------ Records for processing ------
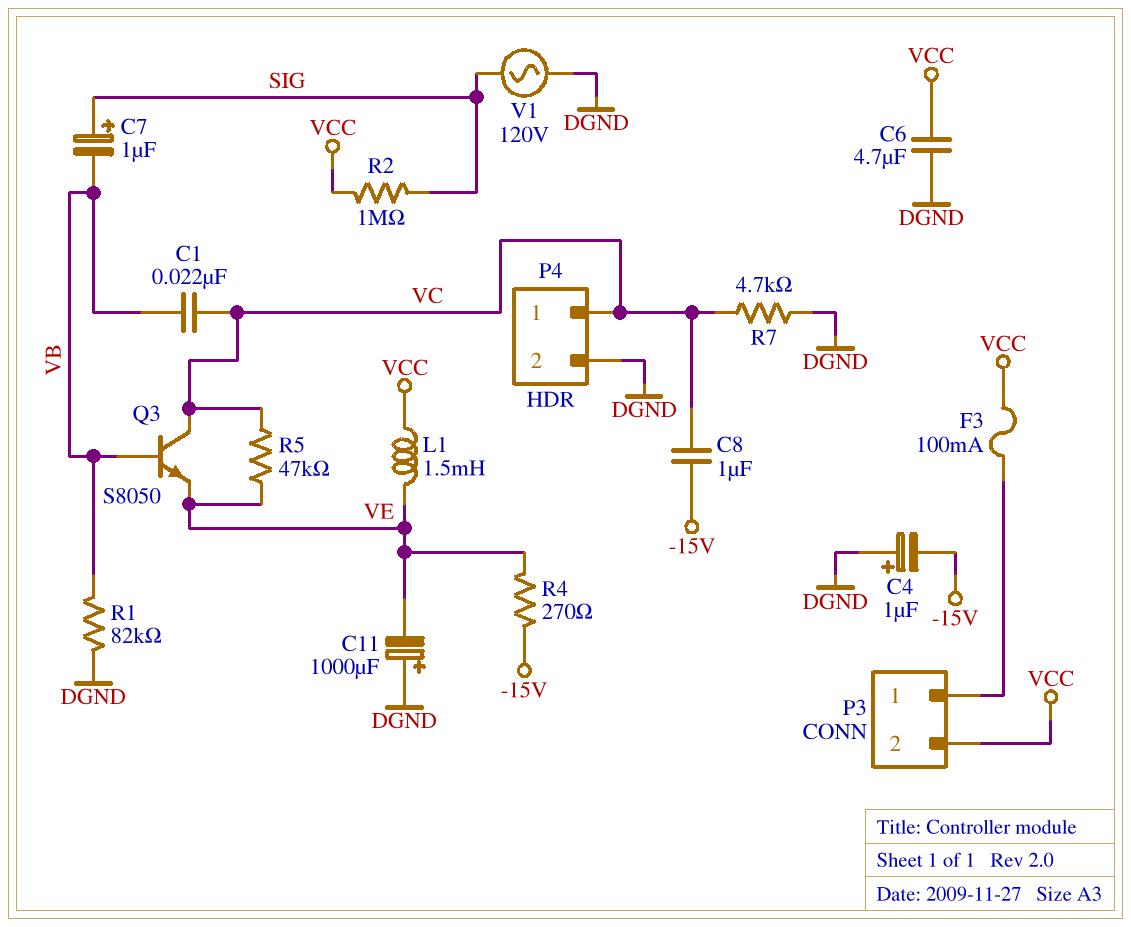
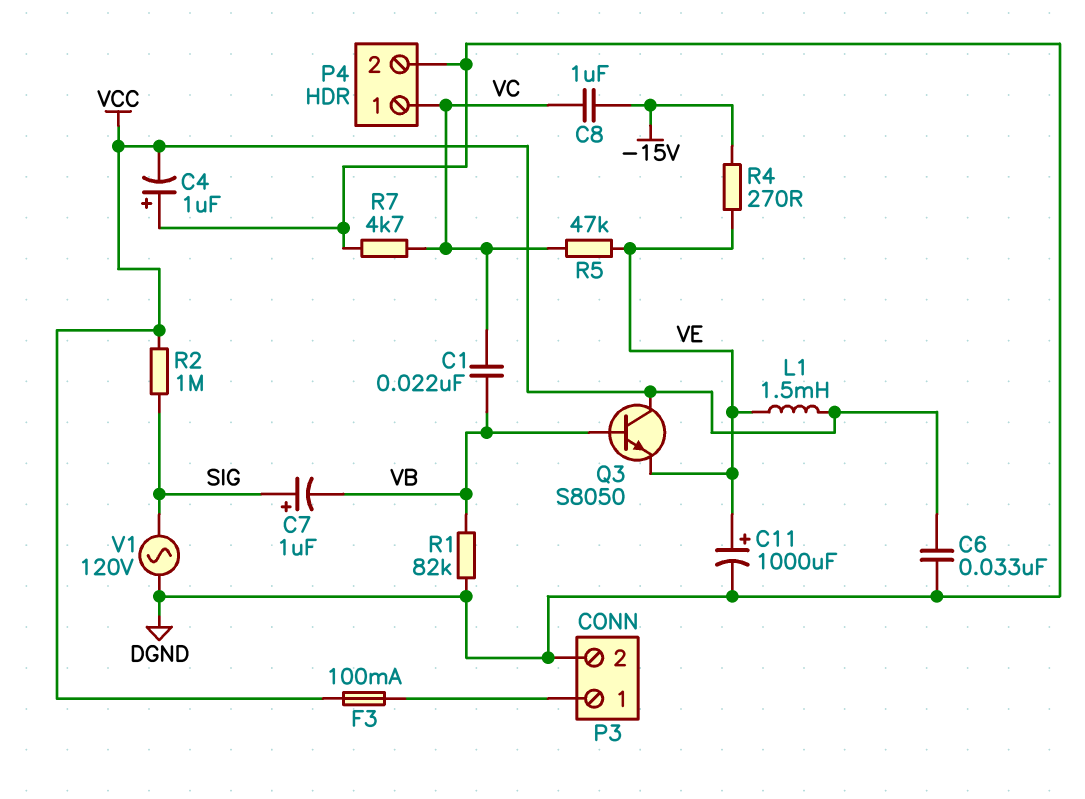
C4: 1uF (plus DGND, minus -15V) -> 1uF (plus DGND, minus VCC)
C6: 4.7uF (DGND, VCC) -> 33nF (DGND, VCC)
C11: 1000uF (plus DGND, minus VE) -> 1000uF (plus VE, minus DGND)
P3 pin 2: VCC -> DGND
Q3: NPN S8050 (B VB, C VC, E VE) -> NPN S8050 (B VB, C VCC, E VE)

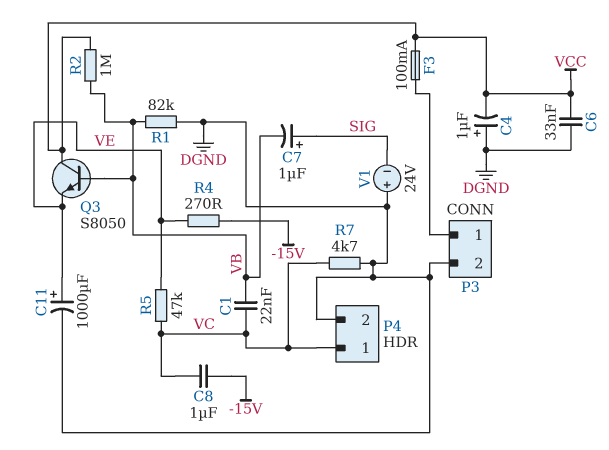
L1: 1.5mH (VCC, VE) -> none
R2: 1M (SIG, VCC) -> 1M (VB, VCC)
V1: AC 120V (DGND, SIG) -> 24V (plus DGND, minus SIG)

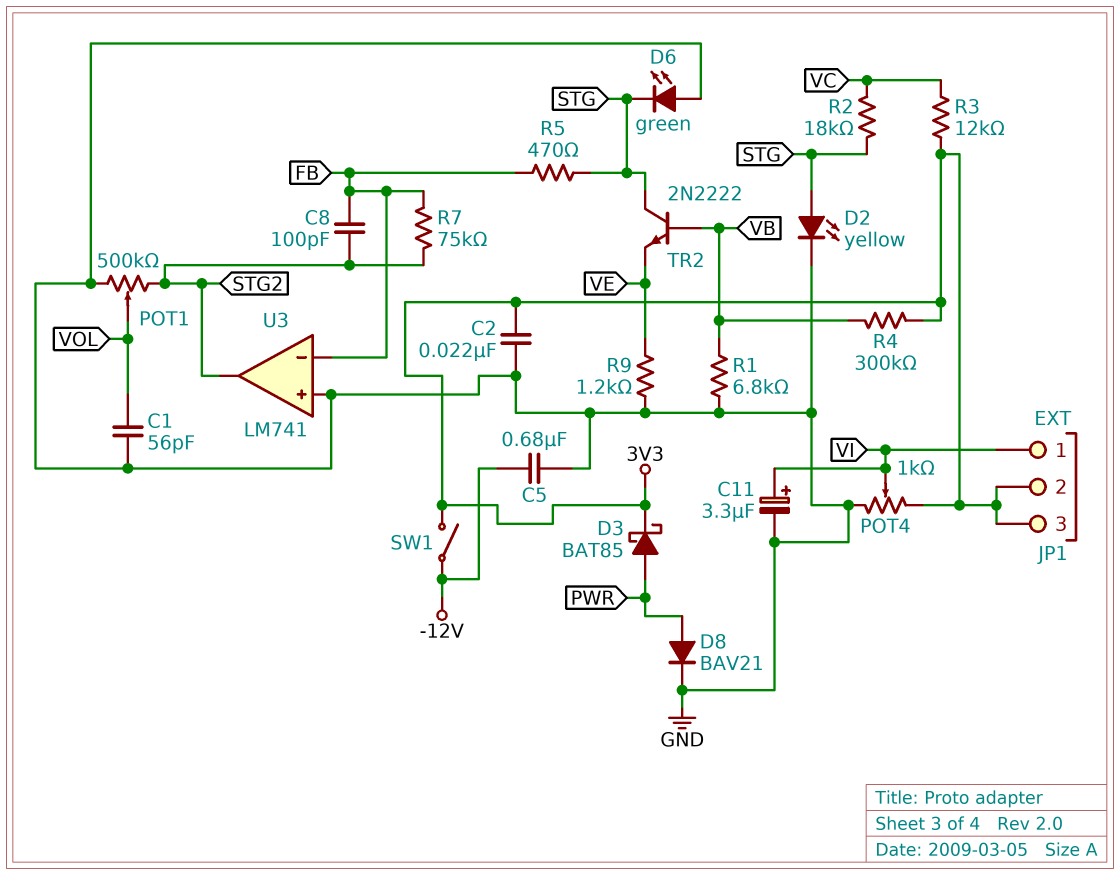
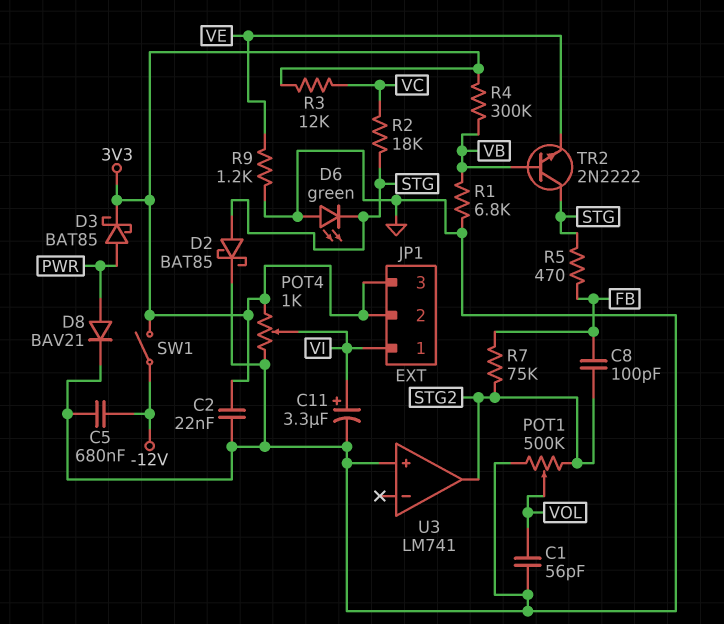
D2: LED yellow (A STG, K GND) -> schottky BAT85 (A STG, K GND)
U3 pin in-: FB -> none

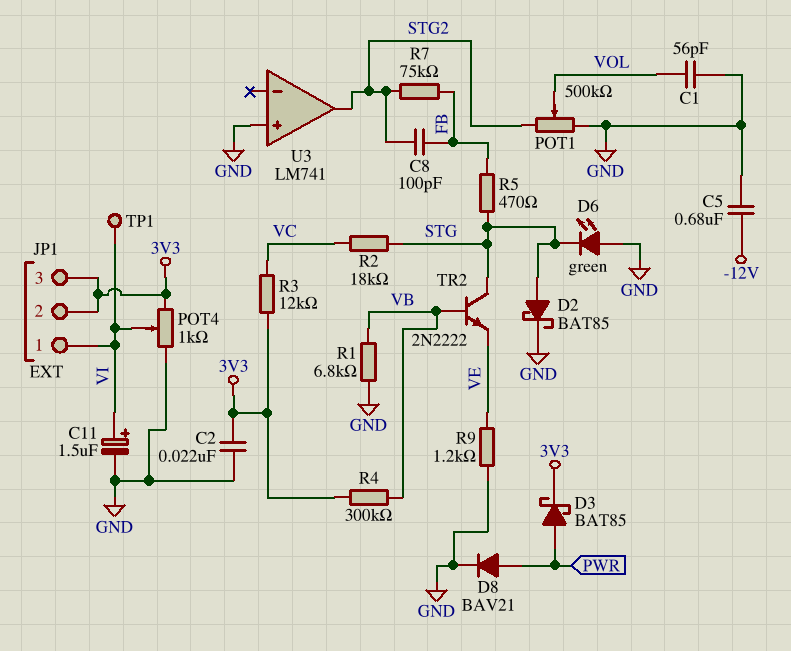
C11: 3.3uF (plus VI, minus GND) -> 1.5uF (plus VI, minus GND)
SW1: switch (-12V, 3V3) -> none
TP1: none -> test point (VI)

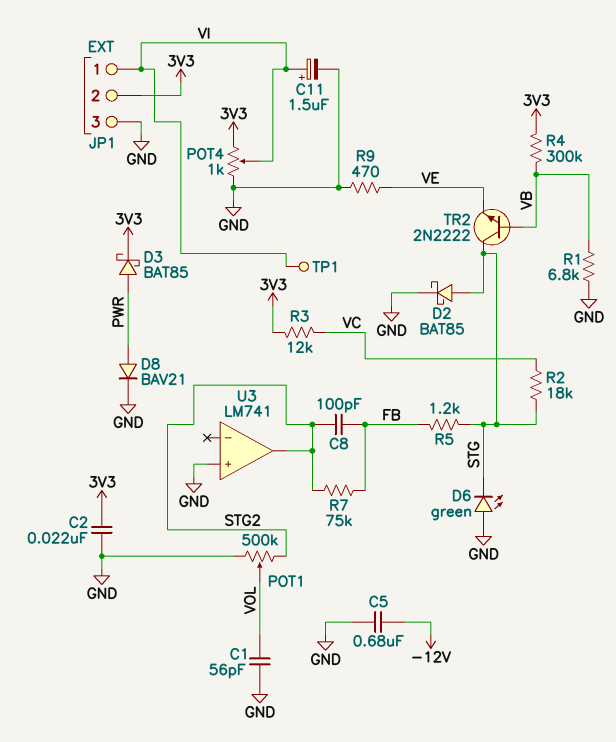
JP1 pin 3: 3V3 -> GND
R5: 470 (FB, STG) -> 1.2k (FB, STG)
R9: 1.2k (GND, VE) -> 470 (GND, VE)

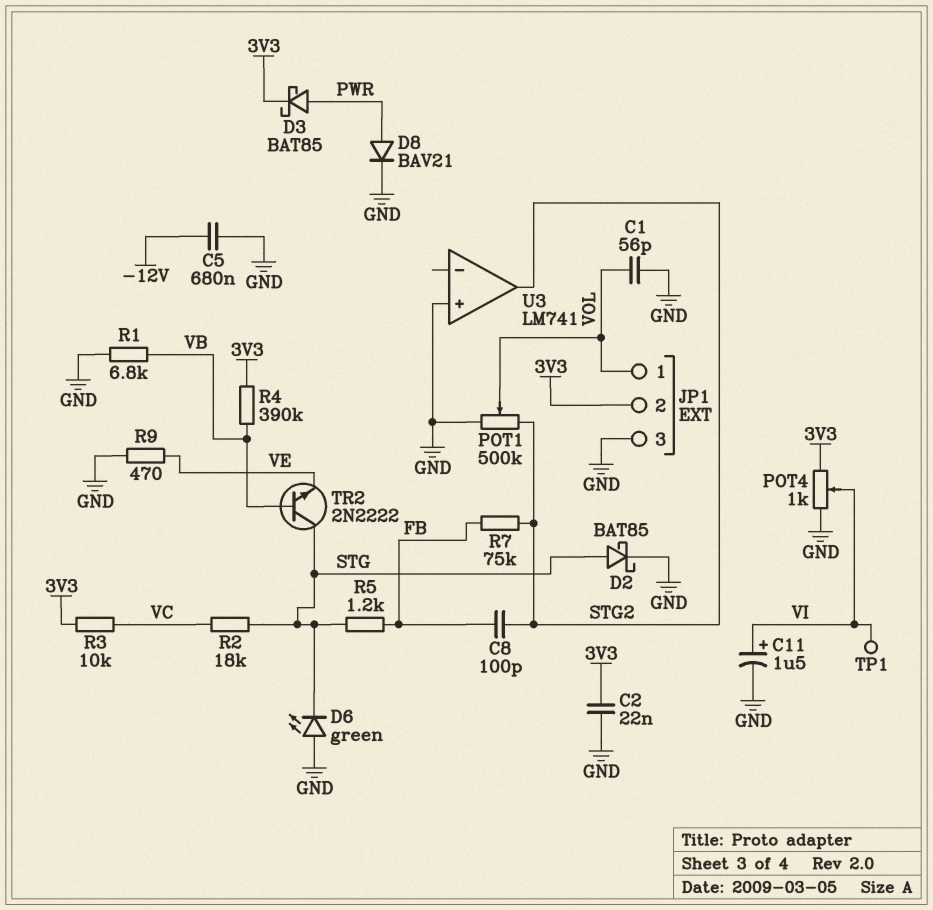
JP1 pin 1: VI -> VOL
R3: 12k (3V3, VC) -> 10k (3V3, VC)
R4: 300k (3V3, VB) -> 390k (3V3, VB)

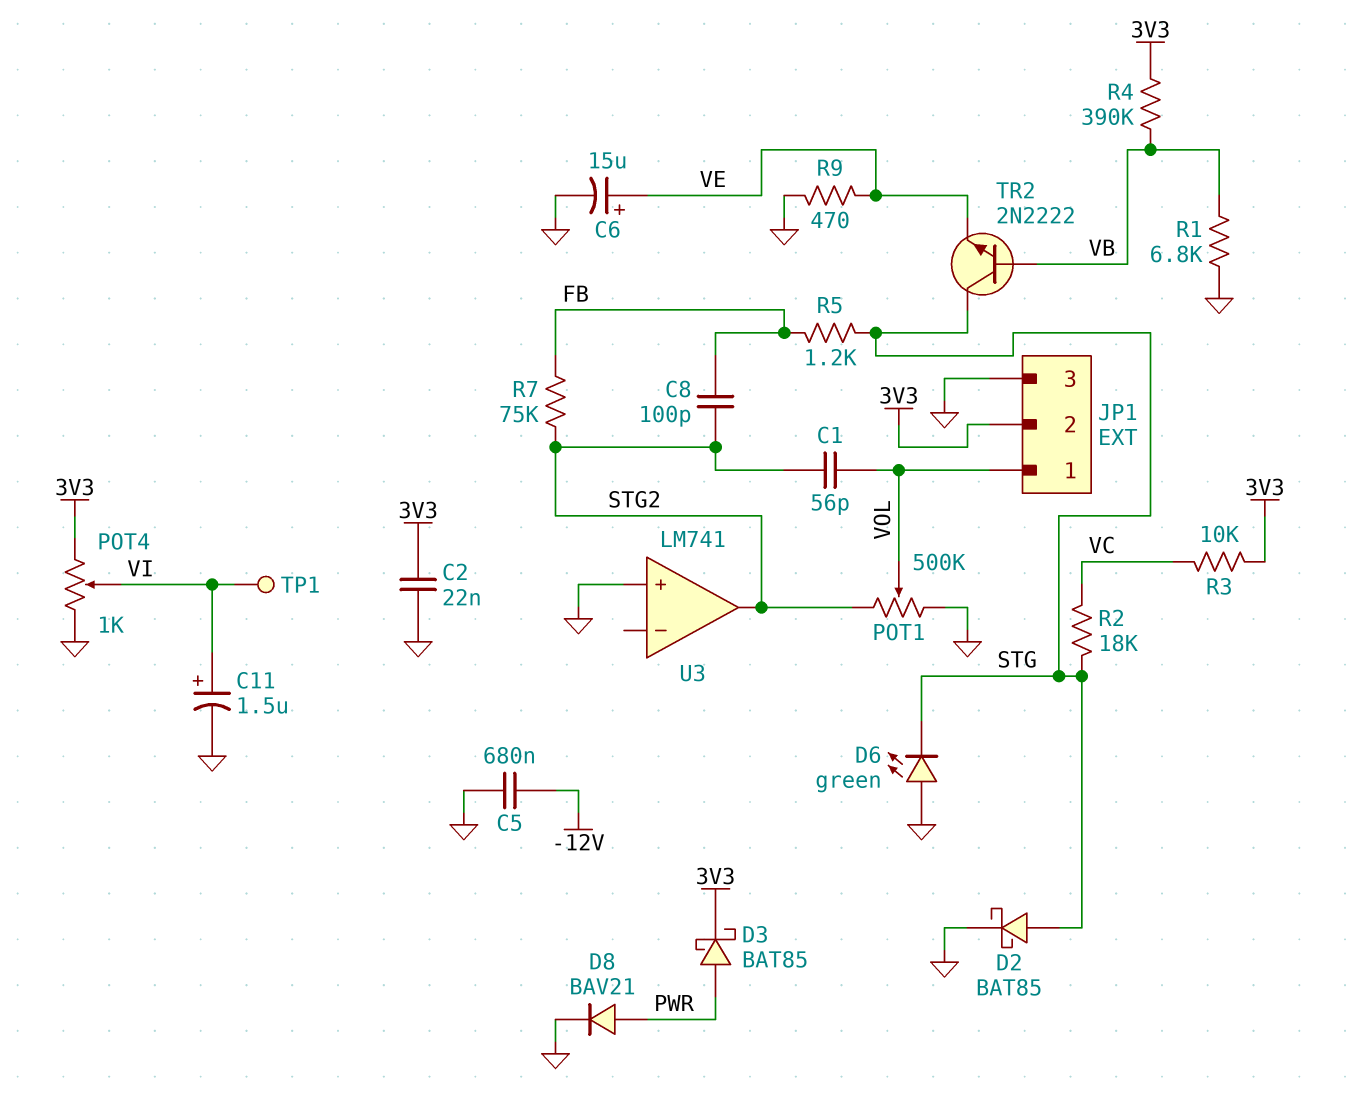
C1: 56pF (GND, VOL) -> 56pF (STG2, VOL)
C6: none -> 15uF (plus VE, minus GND)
------
What needs to be done:
Repeat the records above exactly, without any pictures.

Response:
C4: 1uF (plus DGND, minus -15V) -> 1uF (plus DGND, minus VCC)
C6: 4.7uF (DGND, VCC) -> 33nF (DGND, VCC)
C11: 1000uF (plus DGND, minus VE) -> 1000uF (plus VE, minus DGND)
P3 pin 2: VCC -> DGND
Q3: NPN S8050 (B VB, C VC, E VE) -> NPN S8050 (B VB, C VCC, E VE)

L1: 1.5mH (VCC, VE) -> none
R2: 1M (SIG, VCC) -> 1M (VB, VCC)
V1: AC 120V (DGND, SIG) -> 24V (plus DGND, minus SIG)

D2: LED yellow (A STG, K GND) -> schottky BAT85 (A STG, K GND)
U3 pin in-: FB -> none

C11: 3.3uF (plus VI, minus GND) -> 1.5uF (plus VI, minus GND)
SW1: switch (-12V, 3V3) -> none
TP1: none -> test point (VI)

JP1 pin 3: 3V3 -> GND
R5: 470 (FB, STG) -> 1.2k (FB, STG)
R9: 1.2k (GND, VE) -> 470 (GND, VE)

JP1 pin 1: VI -> VOL
R3: 12k (3V3, VC) -> 10k (3V3, VC)
R4: 300k (3V3, VB) -> 390k (3V3, VB)

C1: 56pF (GND, VOL) -> 56pF (STG2, VOL)
C6: none -> 15uF (plus VE, minus GND)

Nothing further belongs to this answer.